Out of the lines below, please list those that hold the string "plus".

Data under study:
"""

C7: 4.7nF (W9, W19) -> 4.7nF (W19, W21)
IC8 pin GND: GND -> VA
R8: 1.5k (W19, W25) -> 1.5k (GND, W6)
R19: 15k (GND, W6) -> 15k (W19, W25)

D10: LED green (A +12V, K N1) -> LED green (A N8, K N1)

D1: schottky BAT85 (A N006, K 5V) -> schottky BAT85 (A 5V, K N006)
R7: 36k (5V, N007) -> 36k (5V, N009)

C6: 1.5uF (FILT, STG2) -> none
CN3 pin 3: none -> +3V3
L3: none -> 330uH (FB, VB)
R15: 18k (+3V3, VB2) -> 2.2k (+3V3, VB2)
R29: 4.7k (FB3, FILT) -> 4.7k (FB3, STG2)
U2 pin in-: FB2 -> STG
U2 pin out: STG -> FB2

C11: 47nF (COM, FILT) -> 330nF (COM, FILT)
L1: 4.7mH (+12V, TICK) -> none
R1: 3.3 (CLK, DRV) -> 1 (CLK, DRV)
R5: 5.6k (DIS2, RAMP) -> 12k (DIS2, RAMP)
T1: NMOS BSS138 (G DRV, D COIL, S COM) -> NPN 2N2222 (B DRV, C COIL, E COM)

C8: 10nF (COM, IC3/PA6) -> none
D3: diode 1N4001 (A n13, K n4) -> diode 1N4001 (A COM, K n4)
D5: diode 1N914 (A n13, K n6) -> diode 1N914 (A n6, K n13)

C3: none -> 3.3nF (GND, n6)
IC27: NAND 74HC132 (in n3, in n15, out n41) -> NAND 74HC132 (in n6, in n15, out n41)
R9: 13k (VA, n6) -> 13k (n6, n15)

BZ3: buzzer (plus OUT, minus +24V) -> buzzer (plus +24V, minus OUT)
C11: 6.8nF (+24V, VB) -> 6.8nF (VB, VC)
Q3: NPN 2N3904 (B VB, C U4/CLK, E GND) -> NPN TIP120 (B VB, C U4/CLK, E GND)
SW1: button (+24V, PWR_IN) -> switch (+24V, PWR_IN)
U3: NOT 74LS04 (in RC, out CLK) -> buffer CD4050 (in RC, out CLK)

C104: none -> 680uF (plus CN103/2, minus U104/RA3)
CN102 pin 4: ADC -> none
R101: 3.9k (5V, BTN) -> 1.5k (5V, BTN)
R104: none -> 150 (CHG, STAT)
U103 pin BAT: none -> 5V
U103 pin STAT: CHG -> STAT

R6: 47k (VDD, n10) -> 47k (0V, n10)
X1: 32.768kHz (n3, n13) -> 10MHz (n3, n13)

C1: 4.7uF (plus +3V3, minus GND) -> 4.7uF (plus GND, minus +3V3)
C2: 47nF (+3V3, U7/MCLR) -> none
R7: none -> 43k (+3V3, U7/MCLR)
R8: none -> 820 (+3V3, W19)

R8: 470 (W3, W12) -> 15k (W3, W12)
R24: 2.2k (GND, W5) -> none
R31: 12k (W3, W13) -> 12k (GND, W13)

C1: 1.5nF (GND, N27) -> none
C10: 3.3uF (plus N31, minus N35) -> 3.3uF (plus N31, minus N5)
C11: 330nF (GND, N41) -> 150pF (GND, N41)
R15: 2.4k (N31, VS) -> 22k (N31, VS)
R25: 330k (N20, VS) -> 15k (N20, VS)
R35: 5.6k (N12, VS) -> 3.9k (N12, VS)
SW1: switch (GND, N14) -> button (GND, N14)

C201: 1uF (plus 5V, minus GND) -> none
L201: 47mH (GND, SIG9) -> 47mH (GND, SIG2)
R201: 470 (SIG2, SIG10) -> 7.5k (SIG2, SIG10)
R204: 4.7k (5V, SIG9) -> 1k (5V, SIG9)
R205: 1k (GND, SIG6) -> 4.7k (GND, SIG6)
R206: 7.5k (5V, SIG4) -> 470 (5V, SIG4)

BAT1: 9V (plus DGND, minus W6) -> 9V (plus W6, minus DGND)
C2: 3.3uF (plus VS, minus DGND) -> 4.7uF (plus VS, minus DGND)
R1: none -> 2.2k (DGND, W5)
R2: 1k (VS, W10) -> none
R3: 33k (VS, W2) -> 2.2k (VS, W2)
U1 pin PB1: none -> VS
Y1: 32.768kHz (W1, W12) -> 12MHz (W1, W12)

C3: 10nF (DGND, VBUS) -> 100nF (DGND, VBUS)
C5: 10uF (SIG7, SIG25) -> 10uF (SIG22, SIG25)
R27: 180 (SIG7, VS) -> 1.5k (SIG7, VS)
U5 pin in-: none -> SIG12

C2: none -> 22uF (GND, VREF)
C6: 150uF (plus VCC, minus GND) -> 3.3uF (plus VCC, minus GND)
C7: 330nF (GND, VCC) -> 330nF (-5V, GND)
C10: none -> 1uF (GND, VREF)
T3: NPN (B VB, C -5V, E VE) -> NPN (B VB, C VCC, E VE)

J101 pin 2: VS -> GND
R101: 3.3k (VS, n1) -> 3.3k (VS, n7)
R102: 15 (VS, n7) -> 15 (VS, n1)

"""

Solution for this task:
BZ3: buzzer (plus OUT, minus +24V) -> buzzer (plus +24V, minus OUT)
C104: none -> 680uF (plus CN103/2, minus U104/RA3)
C1: 4.7uF (plus +3V3, minus GND) -> 4.7uF (plus GND, minus +3V3)
C10: 3.3uF (plus N31, minus N35) -> 3.3uF (plus N31, minus N5)
C201: 1uF (plus 5V, minus GND) -> none
BAT1: 9V (plus DGND, minus W6) -> 9V (plus W6, minus DGND)
C2: 3.3uF (plus VS, minus DGND) -> 4.7uF (plus VS, minus DGND)
C6: 150uF (plus VCC, minus GND) -> 3.3uF (plus VCC, minus GND)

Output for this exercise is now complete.